> EXERCISE
When you transcribe the entries, reproduce every character and exclude the images.

> DATA SECTION
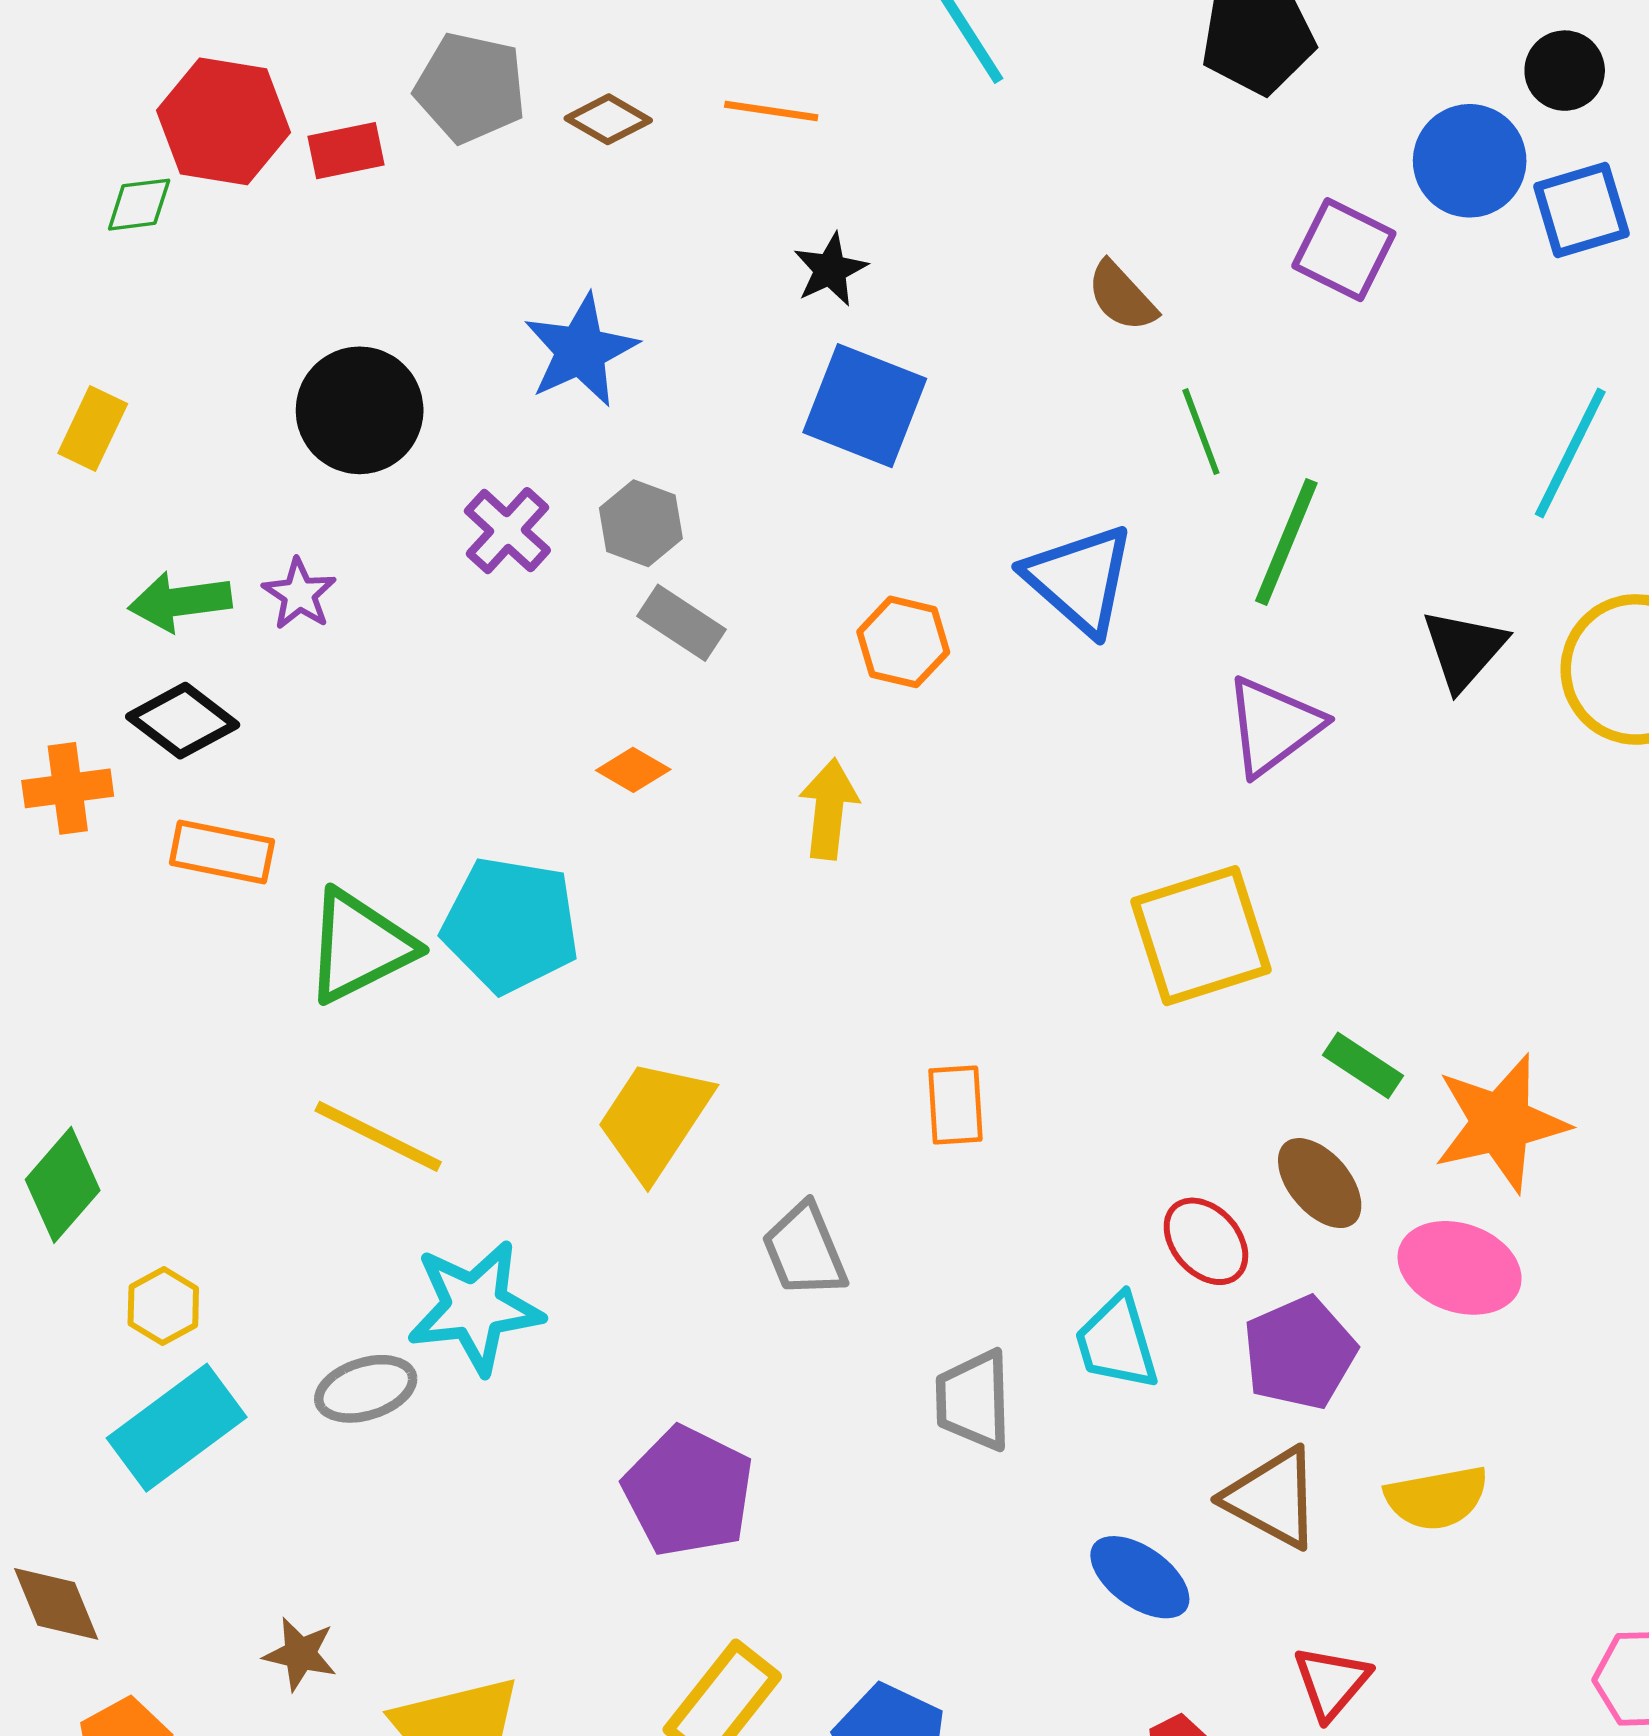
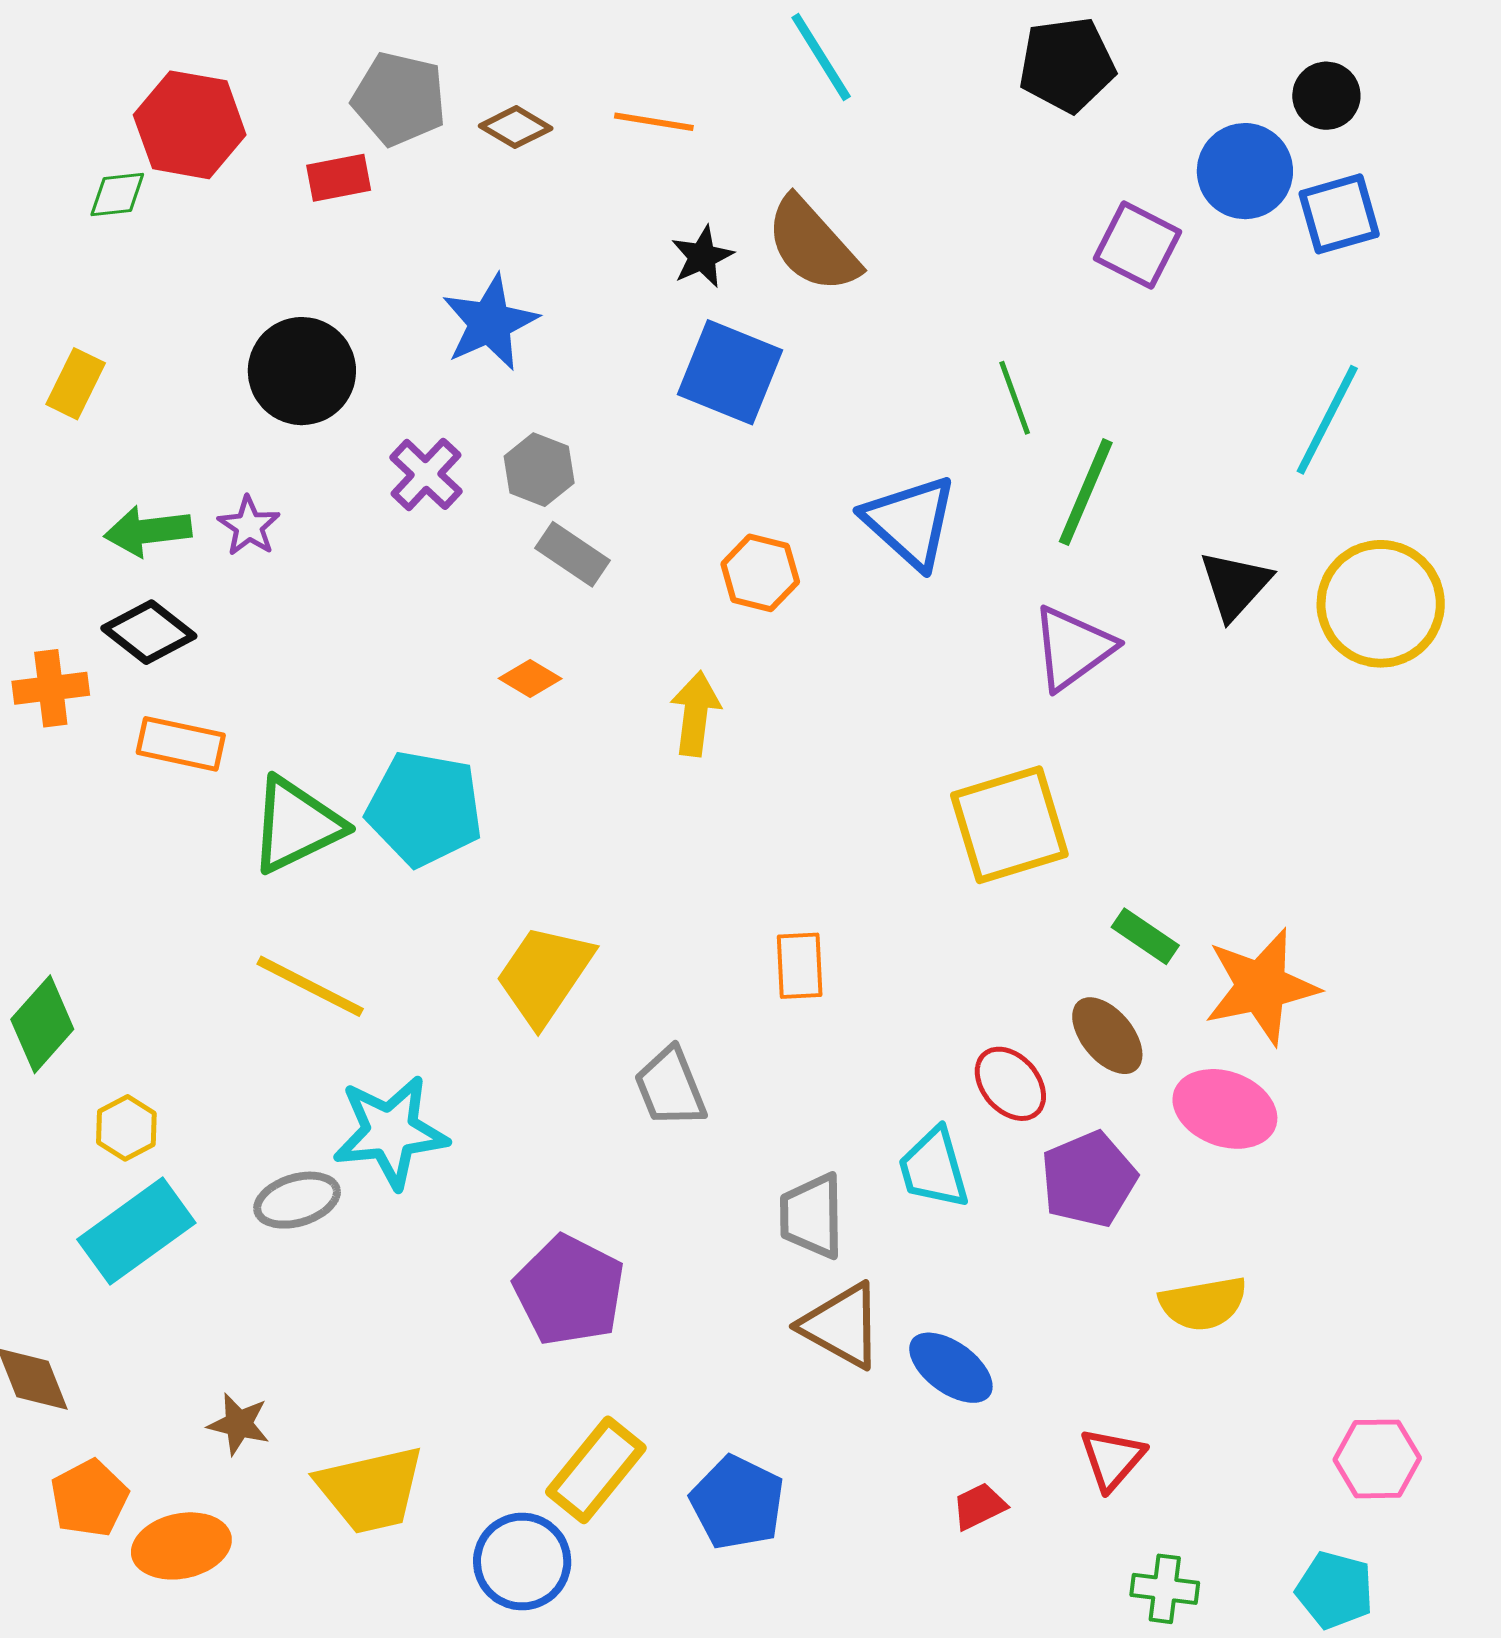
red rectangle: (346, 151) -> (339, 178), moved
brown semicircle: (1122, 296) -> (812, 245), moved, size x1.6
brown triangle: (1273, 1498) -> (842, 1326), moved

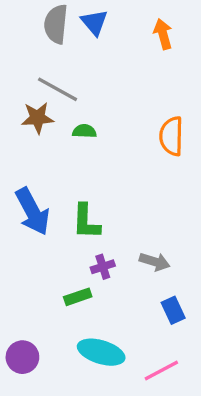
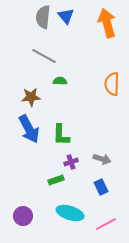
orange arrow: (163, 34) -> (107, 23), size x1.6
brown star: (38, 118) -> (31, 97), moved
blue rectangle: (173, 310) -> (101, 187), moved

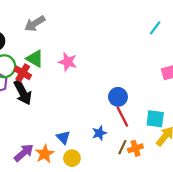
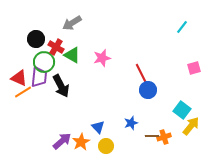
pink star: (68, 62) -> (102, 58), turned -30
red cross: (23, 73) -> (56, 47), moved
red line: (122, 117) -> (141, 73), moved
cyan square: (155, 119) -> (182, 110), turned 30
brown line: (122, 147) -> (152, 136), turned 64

> COMPLETED TASK
red rectangle: (346, 151) -> (339, 178), moved
brown semicircle: (1122, 296) -> (812, 245), moved, size x1.6
brown triangle: (1273, 1498) -> (842, 1326), moved

orange arrow: (163, 34) -> (107, 23), size x1.6
brown star: (38, 118) -> (31, 97), moved
blue rectangle: (173, 310) -> (101, 187), moved

pink star: (68, 62) -> (102, 58), turned -30
red cross: (23, 73) -> (56, 47), moved
red line: (122, 117) -> (141, 73), moved
cyan square: (155, 119) -> (182, 110), turned 30
brown line: (122, 147) -> (152, 136), turned 64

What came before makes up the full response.